[Records excerpted from a collection]
........
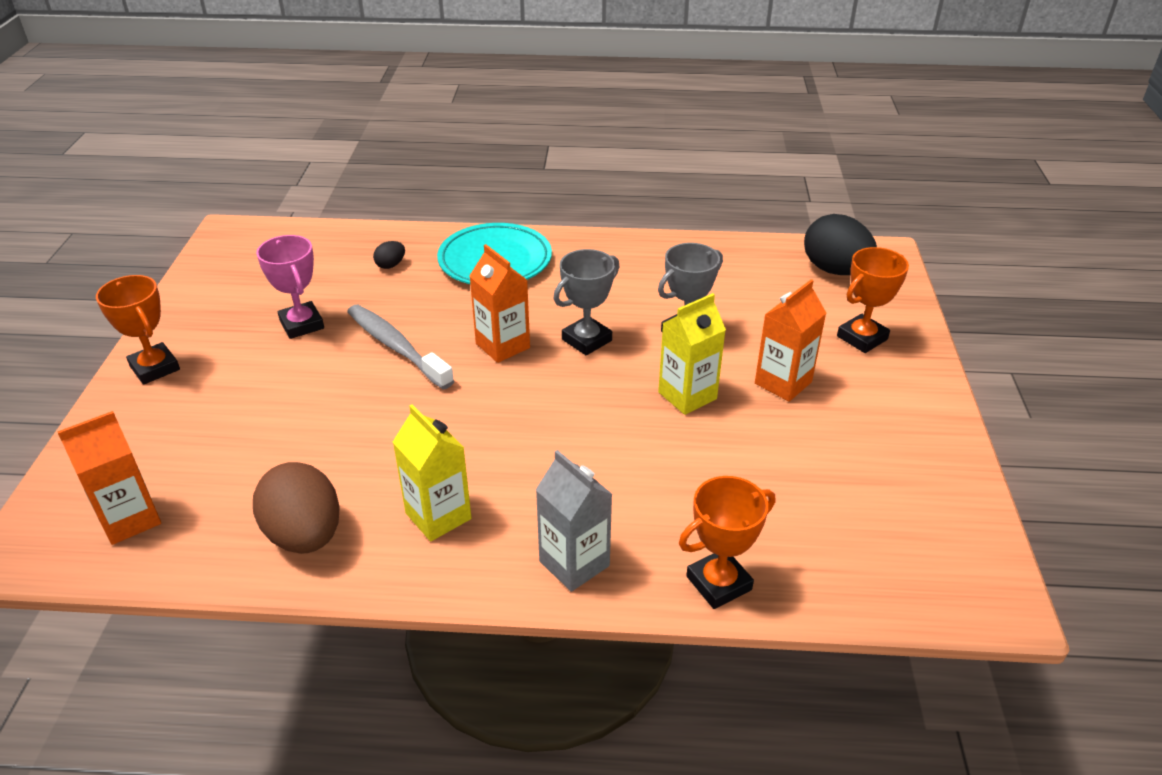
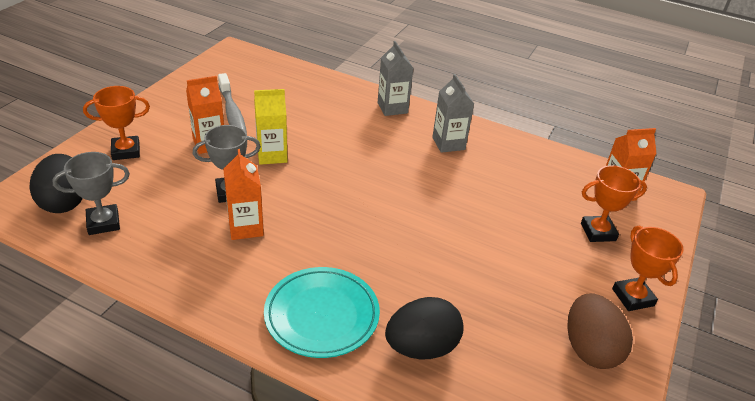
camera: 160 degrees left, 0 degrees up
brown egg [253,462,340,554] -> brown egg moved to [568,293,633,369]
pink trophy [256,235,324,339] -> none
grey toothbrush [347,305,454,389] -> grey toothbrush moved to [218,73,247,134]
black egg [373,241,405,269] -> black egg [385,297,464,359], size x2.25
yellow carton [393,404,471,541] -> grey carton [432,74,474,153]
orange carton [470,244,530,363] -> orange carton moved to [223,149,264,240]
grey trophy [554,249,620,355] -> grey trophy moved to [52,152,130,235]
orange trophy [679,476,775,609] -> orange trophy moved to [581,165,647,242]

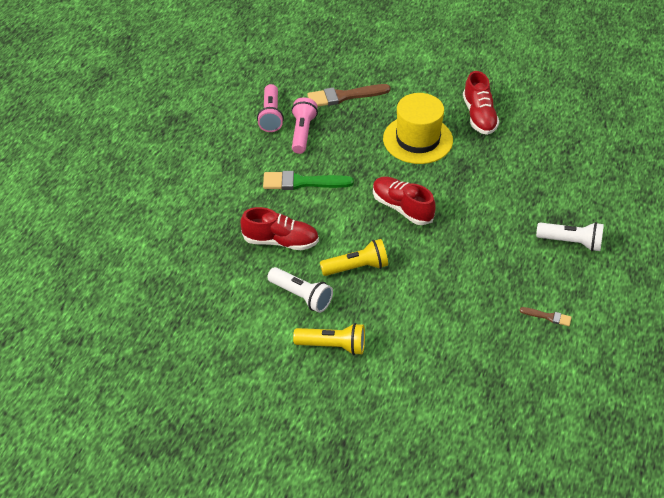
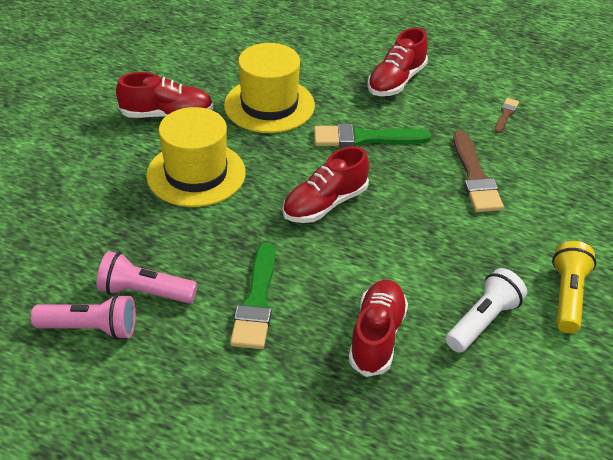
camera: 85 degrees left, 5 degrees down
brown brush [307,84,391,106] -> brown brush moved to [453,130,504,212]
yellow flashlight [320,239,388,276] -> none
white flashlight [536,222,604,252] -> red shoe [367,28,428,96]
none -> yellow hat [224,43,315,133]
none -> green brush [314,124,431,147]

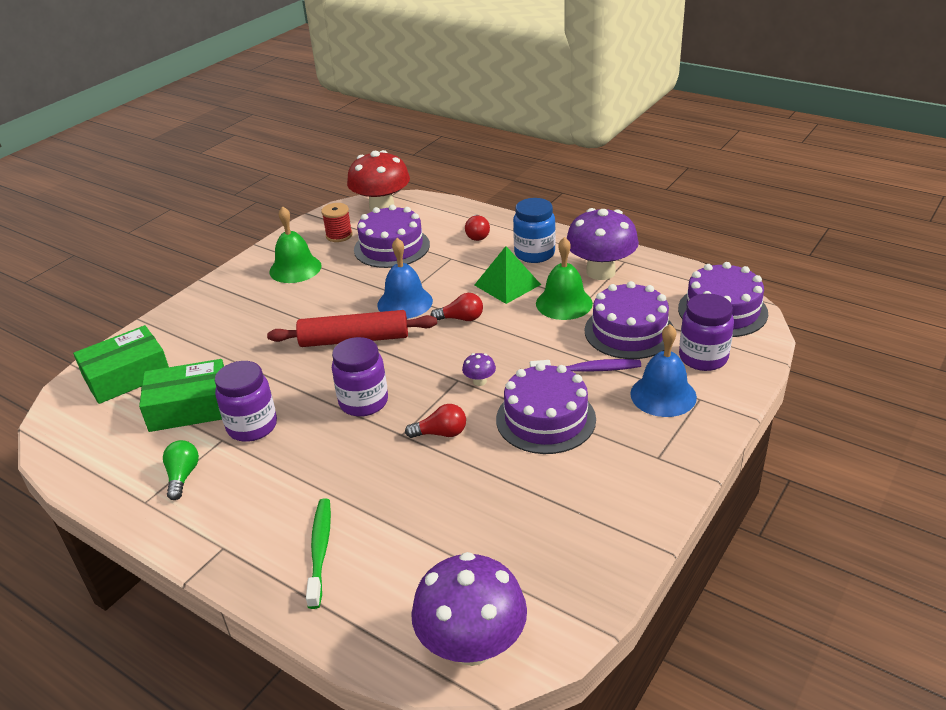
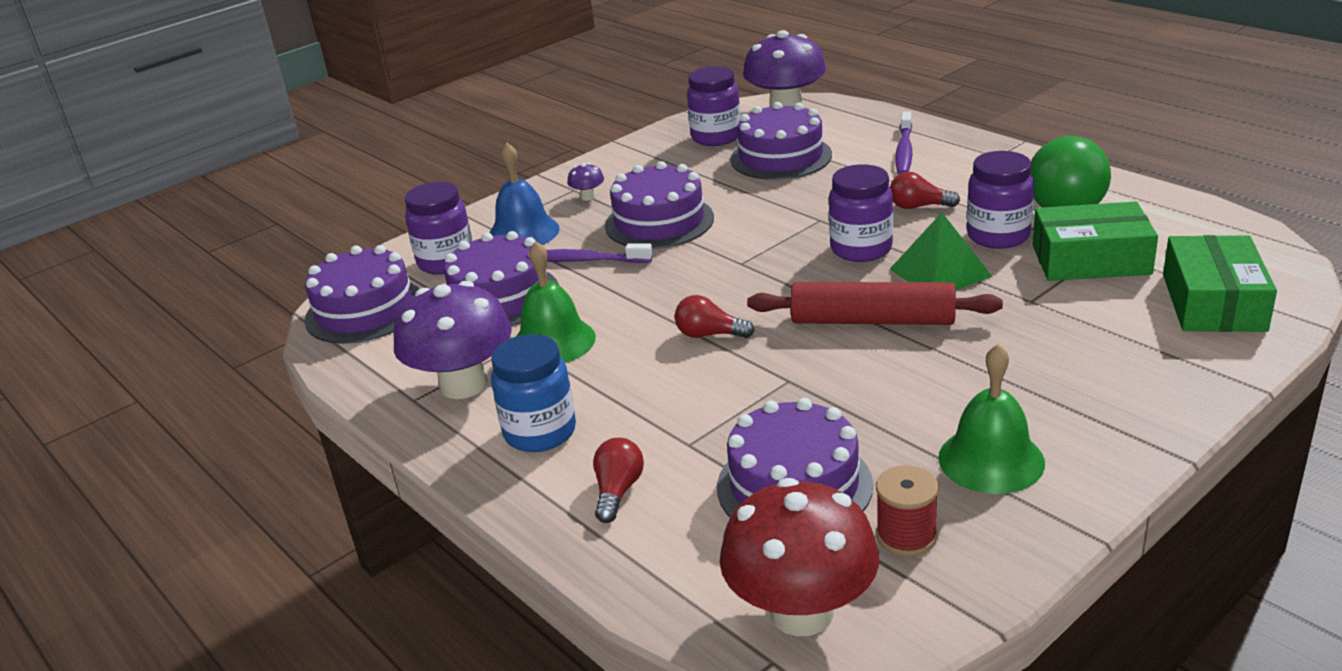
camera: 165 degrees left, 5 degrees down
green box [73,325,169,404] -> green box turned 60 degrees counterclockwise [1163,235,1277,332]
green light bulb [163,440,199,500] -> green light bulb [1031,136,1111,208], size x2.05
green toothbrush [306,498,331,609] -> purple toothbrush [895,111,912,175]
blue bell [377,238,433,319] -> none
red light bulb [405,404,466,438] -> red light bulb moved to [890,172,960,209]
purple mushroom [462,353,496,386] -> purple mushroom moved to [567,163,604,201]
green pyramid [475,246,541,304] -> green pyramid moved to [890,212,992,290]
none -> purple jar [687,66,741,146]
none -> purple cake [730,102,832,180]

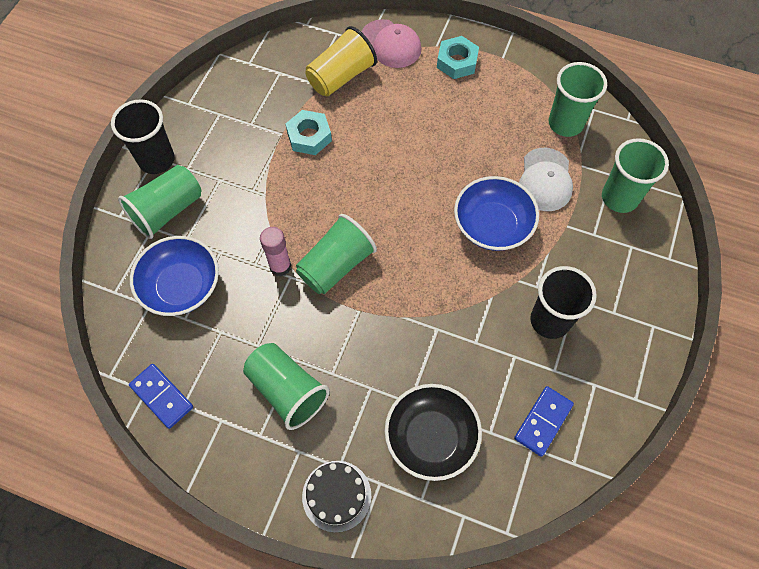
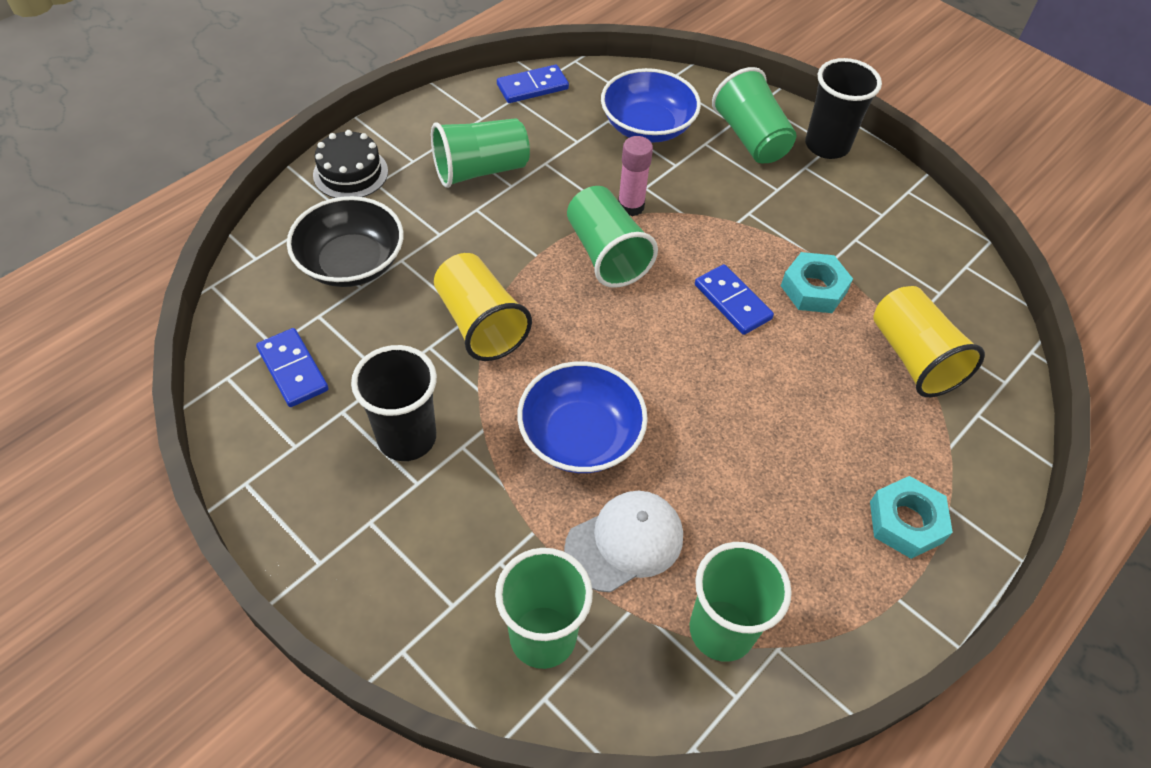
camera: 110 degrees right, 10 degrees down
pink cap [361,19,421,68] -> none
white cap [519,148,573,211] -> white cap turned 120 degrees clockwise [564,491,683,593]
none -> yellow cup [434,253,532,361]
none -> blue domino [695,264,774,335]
........
Take the records above from their first line through the line with "none -> green brush [314,124,431,147]" and set those lines down word for word, minus the pictures.

# Result of the exercise:
camera: 160 degrees left, 0 degrees up
brown egg [253,462,340,554] -> brown egg moved to [568,293,633,369]
pink trophy [256,235,324,339] -> none
grey toothbrush [347,305,454,389] -> grey toothbrush moved to [218,73,247,134]
black egg [373,241,405,269] -> black egg [385,297,464,359], size x2.25
yellow carton [393,404,471,541] -> grey carton [432,74,474,153]
orange carton [470,244,530,363] -> orange carton moved to [223,149,264,240]
grey trophy [554,249,620,355] -> grey trophy moved to [52,152,130,235]
orange trophy [679,476,775,609] -> orange trophy moved to [581,165,647,242]

camera: 85 degrees left, 5 degrees down
brown brush [307,84,391,106] -> brown brush moved to [453,130,504,212]
yellow flashlight [320,239,388,276] -> none
white flashlight [536,222,604,252] -> red shoe [367,28,428,96]
none -> yellow hat [224,43,315,133]
none -> green brush [314,124,431,147]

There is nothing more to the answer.